> [EXERCISE PROMPT]:
Read the material below and count the lines holding the string "apple". Give that count with nothing added.
::::
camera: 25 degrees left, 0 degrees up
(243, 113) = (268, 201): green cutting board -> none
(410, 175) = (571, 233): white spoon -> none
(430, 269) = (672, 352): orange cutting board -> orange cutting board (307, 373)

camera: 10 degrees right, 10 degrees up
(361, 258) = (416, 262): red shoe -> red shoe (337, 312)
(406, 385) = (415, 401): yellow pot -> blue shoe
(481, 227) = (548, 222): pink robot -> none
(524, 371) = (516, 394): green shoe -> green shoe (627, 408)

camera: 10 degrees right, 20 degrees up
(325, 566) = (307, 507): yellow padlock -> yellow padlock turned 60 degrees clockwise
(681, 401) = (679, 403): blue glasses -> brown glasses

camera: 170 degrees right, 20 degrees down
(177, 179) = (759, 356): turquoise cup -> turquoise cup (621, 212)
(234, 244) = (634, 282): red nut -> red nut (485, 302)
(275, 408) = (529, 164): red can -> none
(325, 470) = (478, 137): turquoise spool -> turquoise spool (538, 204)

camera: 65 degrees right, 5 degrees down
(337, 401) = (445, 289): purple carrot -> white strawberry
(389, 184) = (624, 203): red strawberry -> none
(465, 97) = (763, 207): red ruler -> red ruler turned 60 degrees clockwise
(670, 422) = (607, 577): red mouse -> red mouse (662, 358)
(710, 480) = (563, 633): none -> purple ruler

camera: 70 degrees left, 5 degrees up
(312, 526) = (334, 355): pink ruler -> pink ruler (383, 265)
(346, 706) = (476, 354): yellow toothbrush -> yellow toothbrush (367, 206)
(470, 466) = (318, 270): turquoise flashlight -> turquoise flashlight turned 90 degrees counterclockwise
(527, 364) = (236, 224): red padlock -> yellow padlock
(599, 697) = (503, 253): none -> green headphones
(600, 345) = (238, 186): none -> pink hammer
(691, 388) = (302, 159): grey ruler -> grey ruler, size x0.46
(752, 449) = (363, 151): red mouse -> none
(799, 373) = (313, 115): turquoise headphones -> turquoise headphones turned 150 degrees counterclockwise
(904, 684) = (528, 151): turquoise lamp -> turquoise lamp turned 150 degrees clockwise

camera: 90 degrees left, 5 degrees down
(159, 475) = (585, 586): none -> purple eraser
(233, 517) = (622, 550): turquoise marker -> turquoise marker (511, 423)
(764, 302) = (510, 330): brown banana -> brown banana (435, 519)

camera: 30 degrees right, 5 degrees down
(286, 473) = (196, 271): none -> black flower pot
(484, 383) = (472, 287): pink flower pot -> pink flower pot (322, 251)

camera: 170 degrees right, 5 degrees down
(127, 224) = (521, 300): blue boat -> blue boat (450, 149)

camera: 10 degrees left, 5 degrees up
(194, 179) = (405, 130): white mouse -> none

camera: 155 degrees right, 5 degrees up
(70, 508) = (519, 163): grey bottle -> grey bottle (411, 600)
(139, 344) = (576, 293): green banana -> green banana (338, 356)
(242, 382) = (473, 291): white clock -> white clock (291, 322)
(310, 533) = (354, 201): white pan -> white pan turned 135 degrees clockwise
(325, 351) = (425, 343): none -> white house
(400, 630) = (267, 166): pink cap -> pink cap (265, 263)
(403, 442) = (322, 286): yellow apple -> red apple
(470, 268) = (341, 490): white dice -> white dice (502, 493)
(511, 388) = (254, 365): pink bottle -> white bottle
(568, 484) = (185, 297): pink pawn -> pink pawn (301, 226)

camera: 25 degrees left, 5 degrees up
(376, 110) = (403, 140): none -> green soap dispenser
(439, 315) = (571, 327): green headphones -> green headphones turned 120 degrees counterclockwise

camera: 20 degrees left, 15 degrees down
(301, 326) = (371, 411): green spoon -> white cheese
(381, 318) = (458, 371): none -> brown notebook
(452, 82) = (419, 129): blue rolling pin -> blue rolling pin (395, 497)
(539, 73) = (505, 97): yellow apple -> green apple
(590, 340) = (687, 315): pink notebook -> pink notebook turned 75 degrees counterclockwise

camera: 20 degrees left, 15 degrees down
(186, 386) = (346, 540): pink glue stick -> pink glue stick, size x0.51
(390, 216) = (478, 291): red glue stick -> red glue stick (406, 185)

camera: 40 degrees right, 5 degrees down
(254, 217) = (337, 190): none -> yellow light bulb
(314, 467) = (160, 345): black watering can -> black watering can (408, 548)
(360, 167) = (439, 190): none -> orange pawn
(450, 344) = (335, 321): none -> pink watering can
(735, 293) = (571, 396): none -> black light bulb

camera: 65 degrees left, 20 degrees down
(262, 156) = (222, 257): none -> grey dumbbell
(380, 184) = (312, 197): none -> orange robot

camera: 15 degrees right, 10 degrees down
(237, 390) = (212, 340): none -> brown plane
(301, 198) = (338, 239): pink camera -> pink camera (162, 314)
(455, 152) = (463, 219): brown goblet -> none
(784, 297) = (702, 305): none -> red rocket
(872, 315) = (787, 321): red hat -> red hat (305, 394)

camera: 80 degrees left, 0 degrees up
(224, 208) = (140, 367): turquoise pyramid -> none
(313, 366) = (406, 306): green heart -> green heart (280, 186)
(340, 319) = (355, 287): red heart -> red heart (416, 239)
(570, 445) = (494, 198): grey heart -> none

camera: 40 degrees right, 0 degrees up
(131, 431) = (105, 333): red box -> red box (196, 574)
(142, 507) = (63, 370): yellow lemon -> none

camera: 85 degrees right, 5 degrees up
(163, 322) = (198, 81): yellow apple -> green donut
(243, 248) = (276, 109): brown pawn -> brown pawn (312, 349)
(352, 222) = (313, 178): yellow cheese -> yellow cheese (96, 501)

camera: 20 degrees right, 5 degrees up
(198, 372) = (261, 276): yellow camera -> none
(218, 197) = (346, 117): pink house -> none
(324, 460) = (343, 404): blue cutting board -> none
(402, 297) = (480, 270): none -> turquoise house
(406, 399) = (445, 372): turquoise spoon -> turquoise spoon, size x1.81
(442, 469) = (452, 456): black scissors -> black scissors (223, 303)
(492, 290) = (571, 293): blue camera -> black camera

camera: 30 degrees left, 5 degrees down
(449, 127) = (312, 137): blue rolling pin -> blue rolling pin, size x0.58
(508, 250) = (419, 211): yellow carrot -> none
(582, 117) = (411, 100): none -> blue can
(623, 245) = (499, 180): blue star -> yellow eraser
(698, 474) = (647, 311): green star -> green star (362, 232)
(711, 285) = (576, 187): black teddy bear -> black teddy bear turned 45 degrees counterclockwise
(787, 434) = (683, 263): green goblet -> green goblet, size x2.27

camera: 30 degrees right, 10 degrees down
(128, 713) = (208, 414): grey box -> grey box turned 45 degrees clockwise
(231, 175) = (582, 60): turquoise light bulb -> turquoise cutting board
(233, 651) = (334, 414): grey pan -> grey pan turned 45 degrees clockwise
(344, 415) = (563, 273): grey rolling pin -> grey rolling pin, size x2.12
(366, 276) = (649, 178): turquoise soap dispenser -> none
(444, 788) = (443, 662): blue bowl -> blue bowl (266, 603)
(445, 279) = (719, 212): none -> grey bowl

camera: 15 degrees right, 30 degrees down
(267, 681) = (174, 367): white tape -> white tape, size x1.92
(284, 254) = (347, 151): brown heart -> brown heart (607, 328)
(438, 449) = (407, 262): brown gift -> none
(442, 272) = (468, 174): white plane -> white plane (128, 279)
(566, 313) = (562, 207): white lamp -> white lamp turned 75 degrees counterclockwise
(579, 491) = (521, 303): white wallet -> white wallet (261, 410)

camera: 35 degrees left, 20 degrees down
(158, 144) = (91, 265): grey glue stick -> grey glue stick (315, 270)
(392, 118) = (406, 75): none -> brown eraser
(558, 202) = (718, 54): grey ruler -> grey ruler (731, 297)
::::
> [SOLUTION]:
3